**Exercise details**.
Everything from the line with "R6: 680 (FAN, SDA) -> 680 (DAC, FAN)" through the last line of the data below should be copied exactly, apart from the pictures.

**Task input**.
______________________________

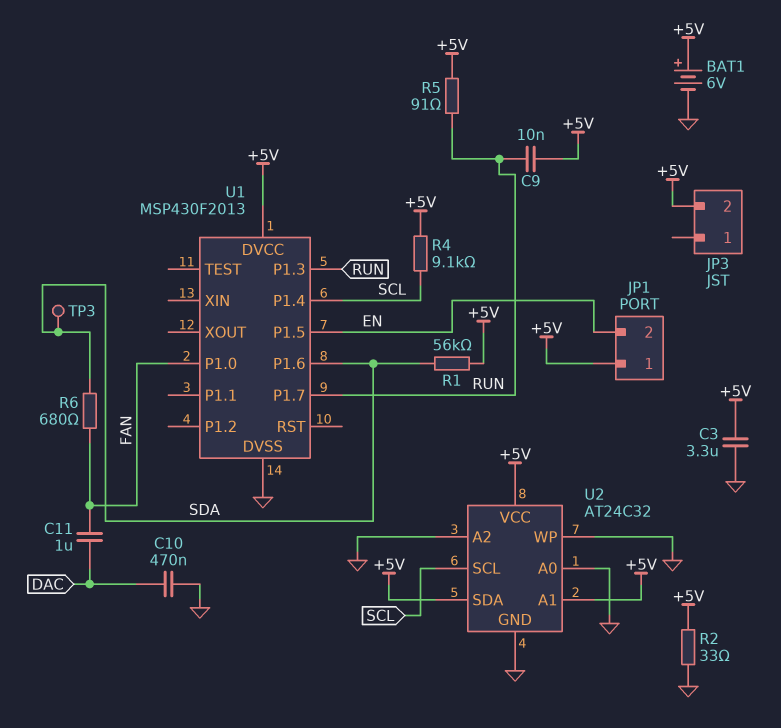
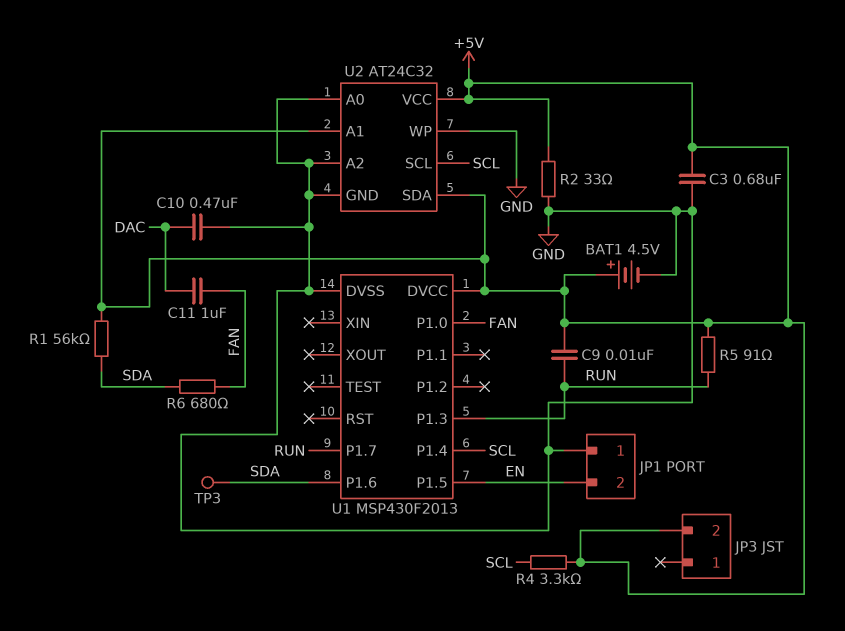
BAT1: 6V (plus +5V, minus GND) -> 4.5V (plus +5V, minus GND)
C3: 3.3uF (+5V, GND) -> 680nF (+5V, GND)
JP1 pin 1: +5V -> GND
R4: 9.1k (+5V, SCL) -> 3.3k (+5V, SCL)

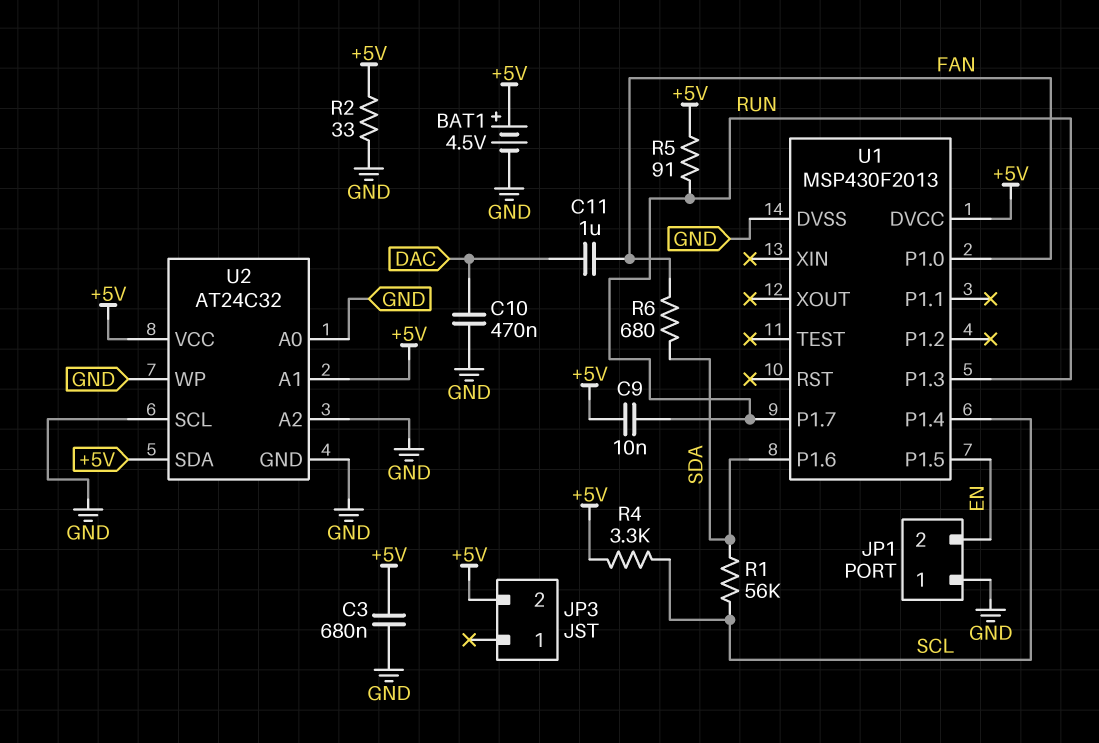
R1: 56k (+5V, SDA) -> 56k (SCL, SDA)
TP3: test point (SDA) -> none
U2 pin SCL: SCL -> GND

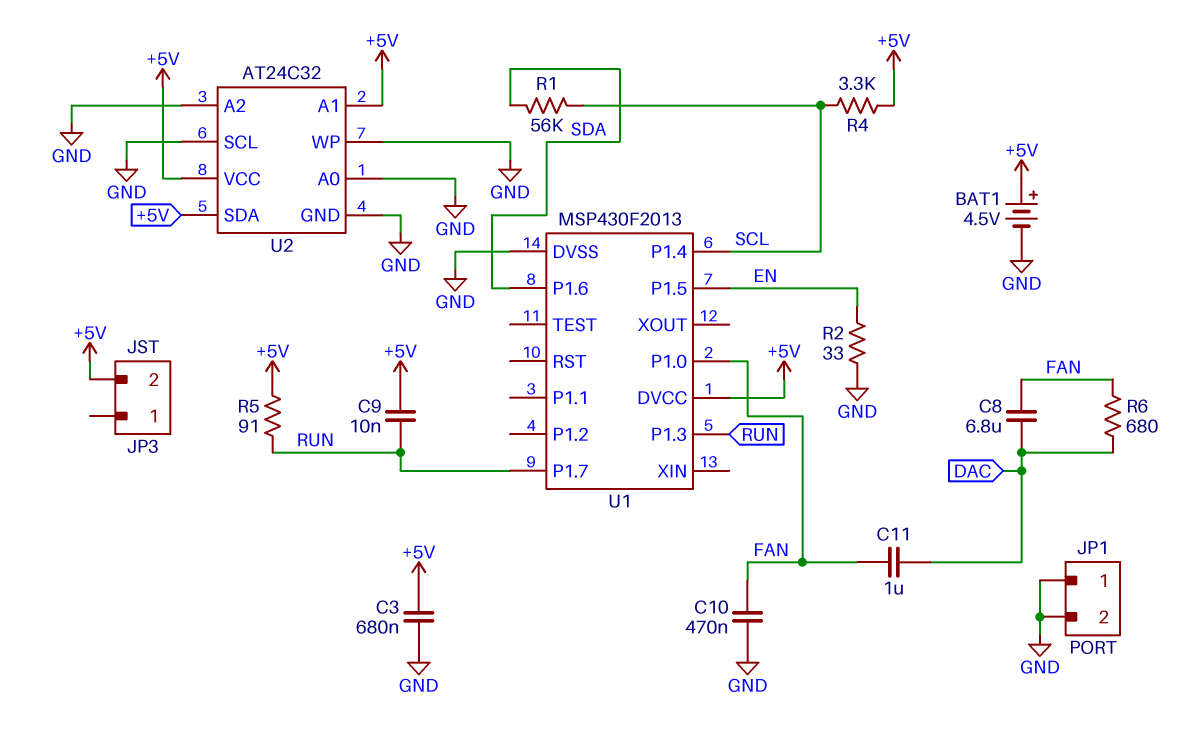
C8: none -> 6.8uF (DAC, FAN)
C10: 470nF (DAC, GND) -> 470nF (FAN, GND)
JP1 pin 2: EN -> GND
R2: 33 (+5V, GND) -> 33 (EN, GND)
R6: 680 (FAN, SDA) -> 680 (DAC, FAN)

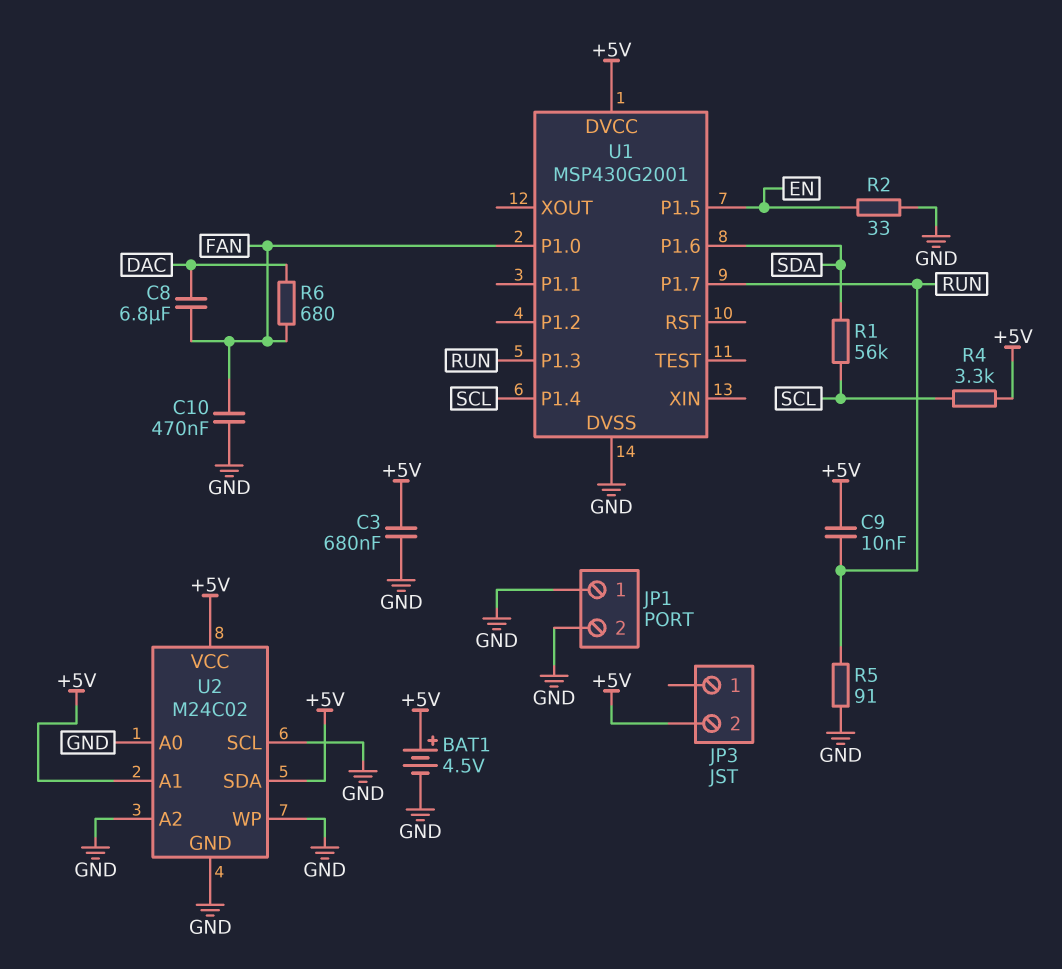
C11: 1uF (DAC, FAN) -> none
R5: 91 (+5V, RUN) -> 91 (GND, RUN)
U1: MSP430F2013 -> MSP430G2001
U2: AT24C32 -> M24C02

______________________________

**Response to this exercise**.
R6: 680 (FAN, SDA) -> 680 (DAC, FAN)

C11: 1uF (DAC, FAN) -> none
R5: 91 (+5V, RUN) -> 91 (GND, RUN)
U1: MSP430F2013 -> MSP430G2001
U2: AT24C32 -> M24C02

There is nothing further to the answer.